● **TASK**
Retype nothing except the lines below from the one with "camera: 55 degrees right, 15 degrees down" through the one with "black camera [194,61,238,115]", exactly, with images left out.

● **THE RECORDS**
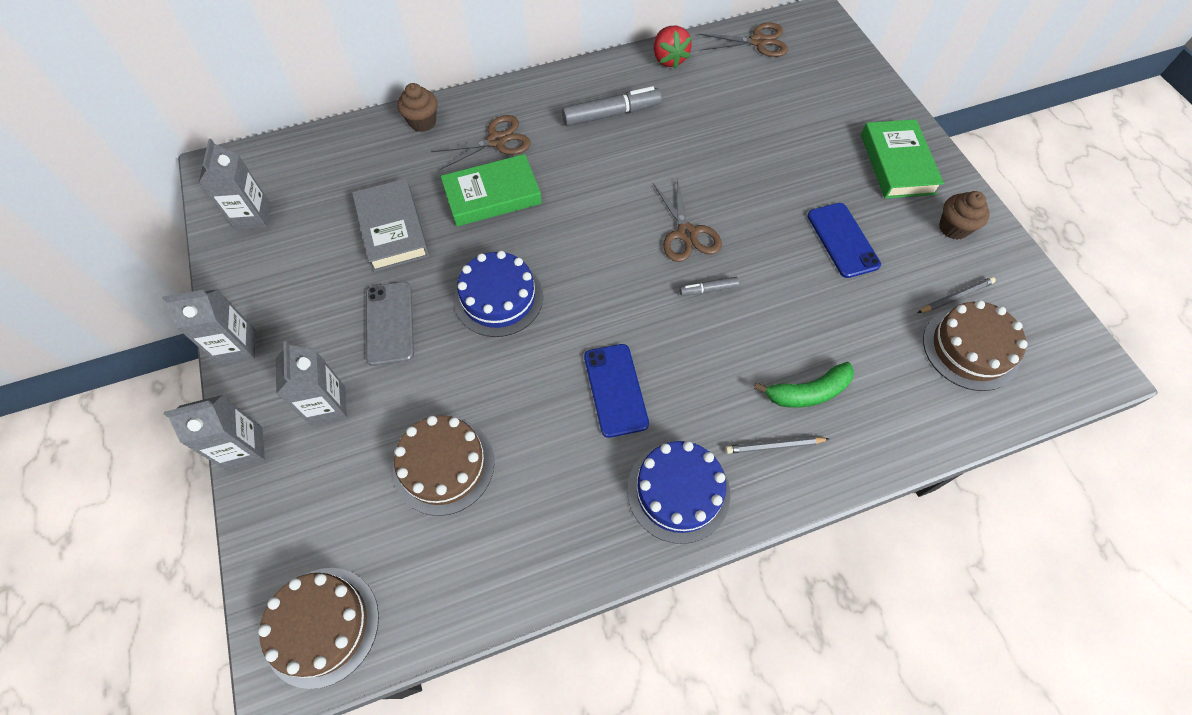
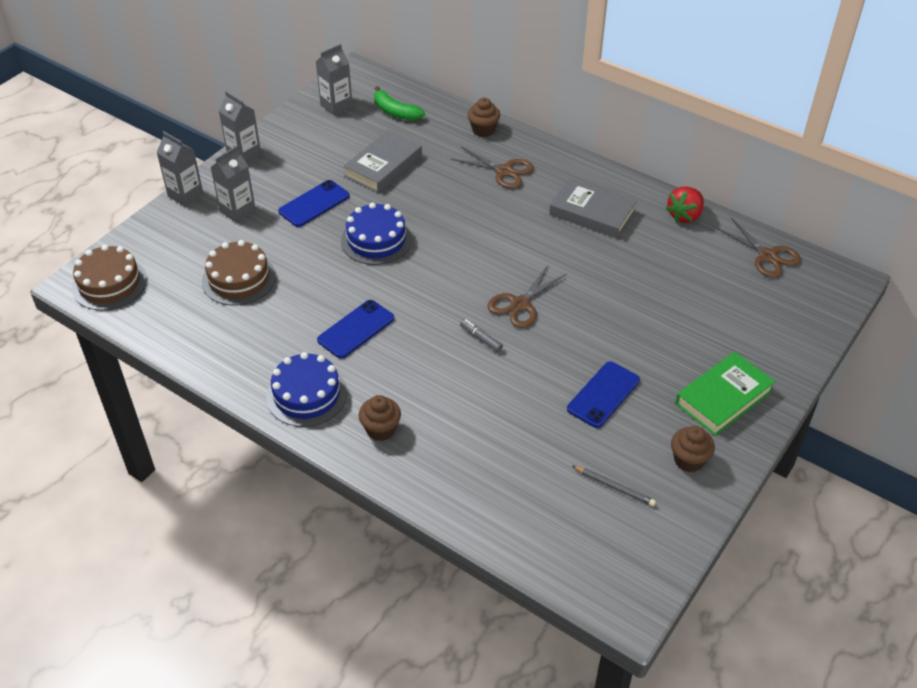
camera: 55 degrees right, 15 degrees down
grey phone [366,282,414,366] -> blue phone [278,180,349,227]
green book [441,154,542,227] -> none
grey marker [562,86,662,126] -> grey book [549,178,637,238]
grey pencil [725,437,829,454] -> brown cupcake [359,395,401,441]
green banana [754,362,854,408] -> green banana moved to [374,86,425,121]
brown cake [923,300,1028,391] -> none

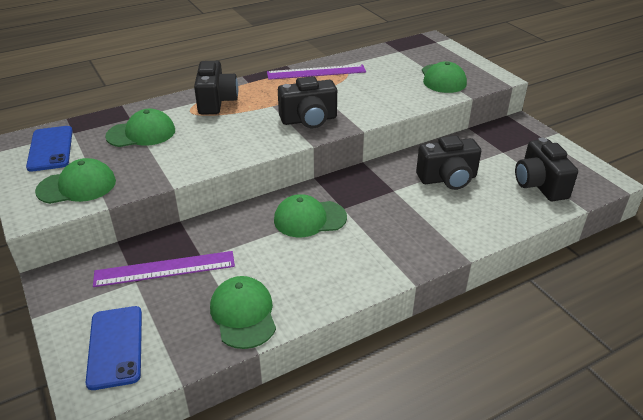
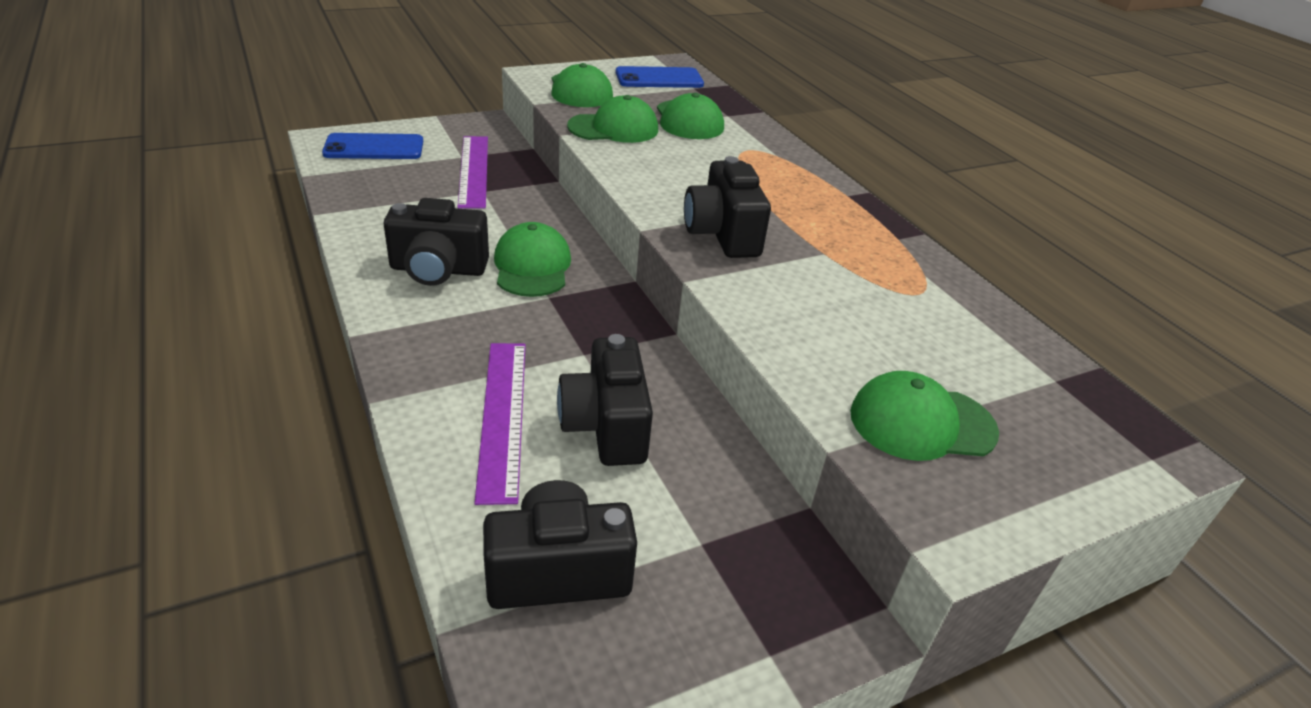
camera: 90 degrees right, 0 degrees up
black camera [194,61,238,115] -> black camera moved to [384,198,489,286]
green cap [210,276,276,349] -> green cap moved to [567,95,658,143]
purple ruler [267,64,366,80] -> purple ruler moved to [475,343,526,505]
...
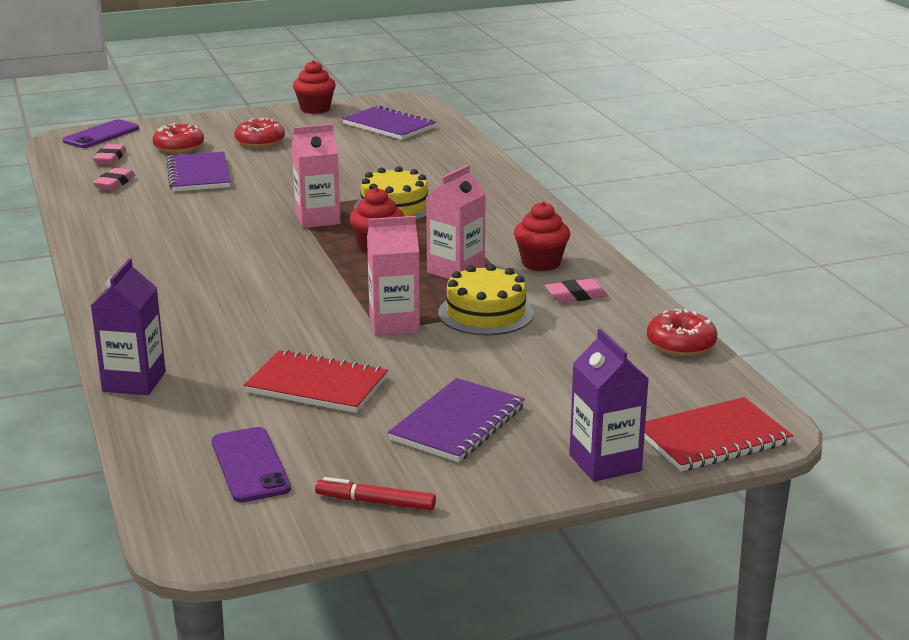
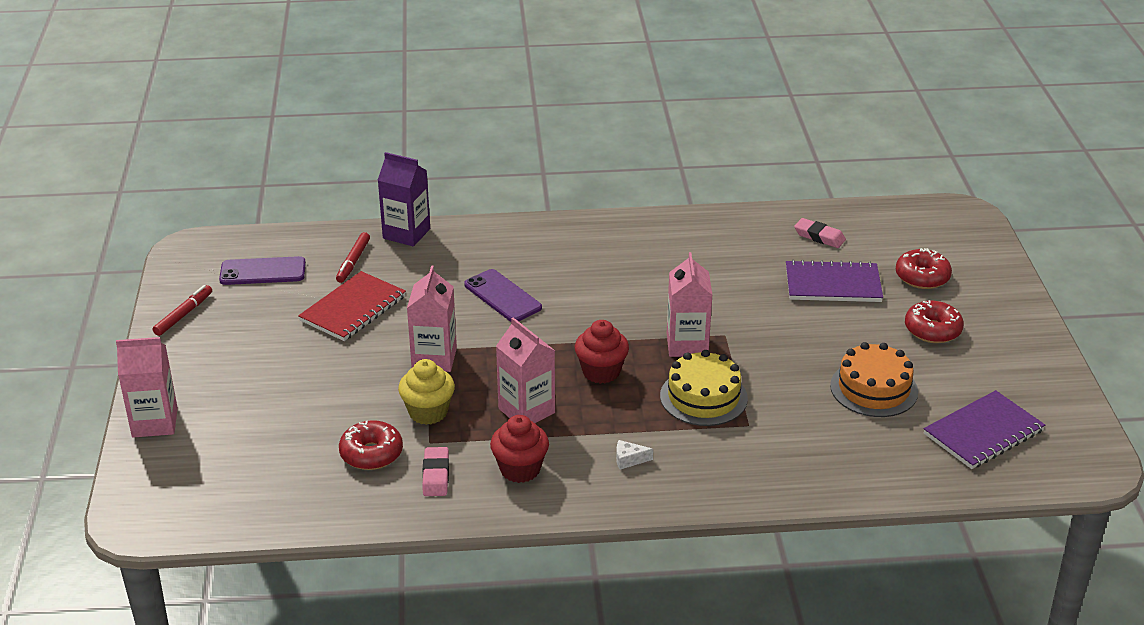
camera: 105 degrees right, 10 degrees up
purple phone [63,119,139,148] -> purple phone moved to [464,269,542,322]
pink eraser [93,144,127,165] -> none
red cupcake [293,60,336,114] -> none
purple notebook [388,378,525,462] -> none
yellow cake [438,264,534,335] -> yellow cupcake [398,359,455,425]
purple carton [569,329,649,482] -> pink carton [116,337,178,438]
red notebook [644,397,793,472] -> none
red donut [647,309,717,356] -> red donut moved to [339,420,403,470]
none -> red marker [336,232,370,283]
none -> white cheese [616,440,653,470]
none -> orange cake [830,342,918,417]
==
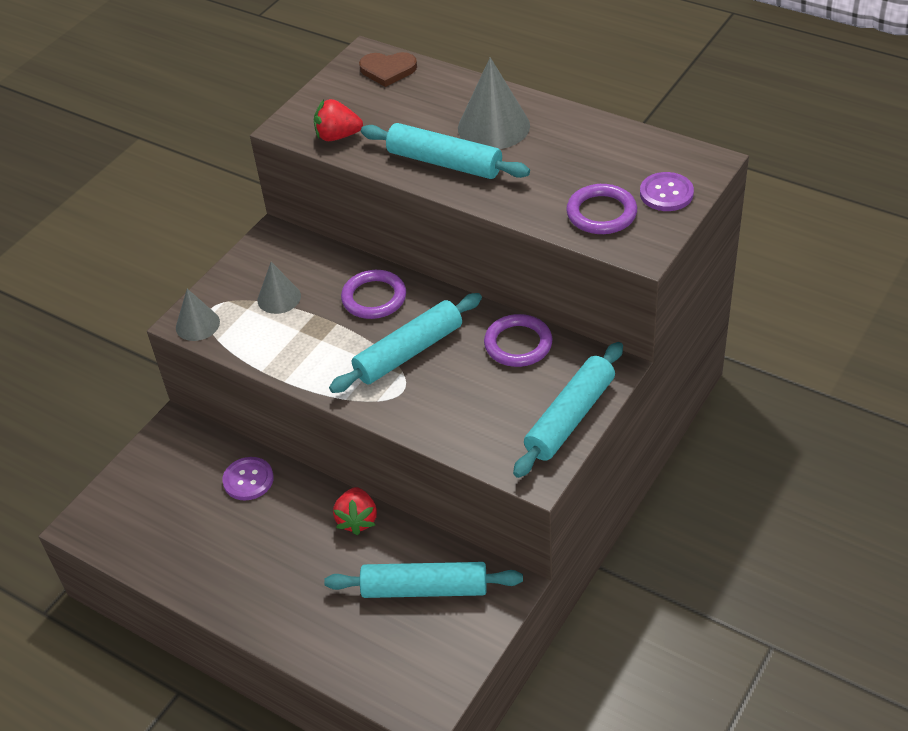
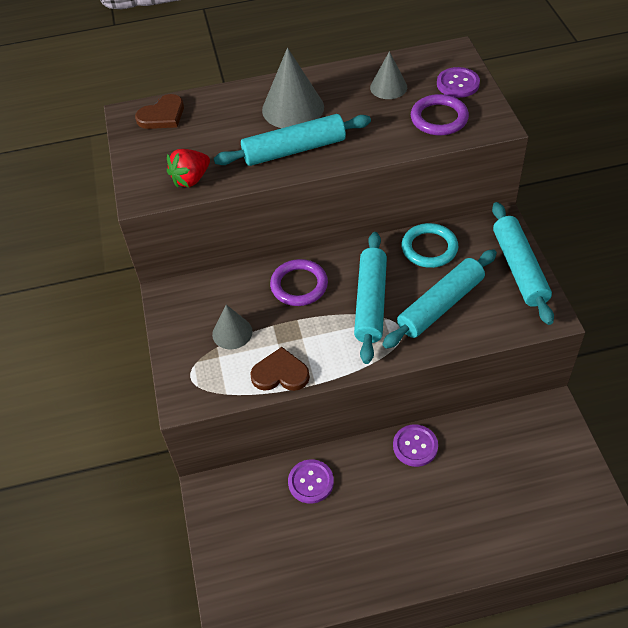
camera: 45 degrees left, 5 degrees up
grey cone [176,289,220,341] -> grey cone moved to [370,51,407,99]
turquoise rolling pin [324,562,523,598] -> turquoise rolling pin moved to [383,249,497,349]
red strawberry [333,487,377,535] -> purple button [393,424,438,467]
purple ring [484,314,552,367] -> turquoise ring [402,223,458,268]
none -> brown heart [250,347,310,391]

● **YOUR RESPONSE**
camera: 55 degrees right, 15 degrees down
grey phone [366,282,414,366] -> blue phone [278,180,349,227]
green book [441,154,542,227] -> none
grey marker [562,86,662,126] -> grey book [549,178,637,238]
grey pencil [725,437,829,454] -> brown cupcake [359,395,401,441]
green banana [754,362,854,408] -> green banana moved to [374,86,425,121]
brown cake [923,300,1028,391] -> none

camera: 90 degrees right, 0 degrees up
black camera [194,61,238,115] -> black camera moved to [384,198,489,286]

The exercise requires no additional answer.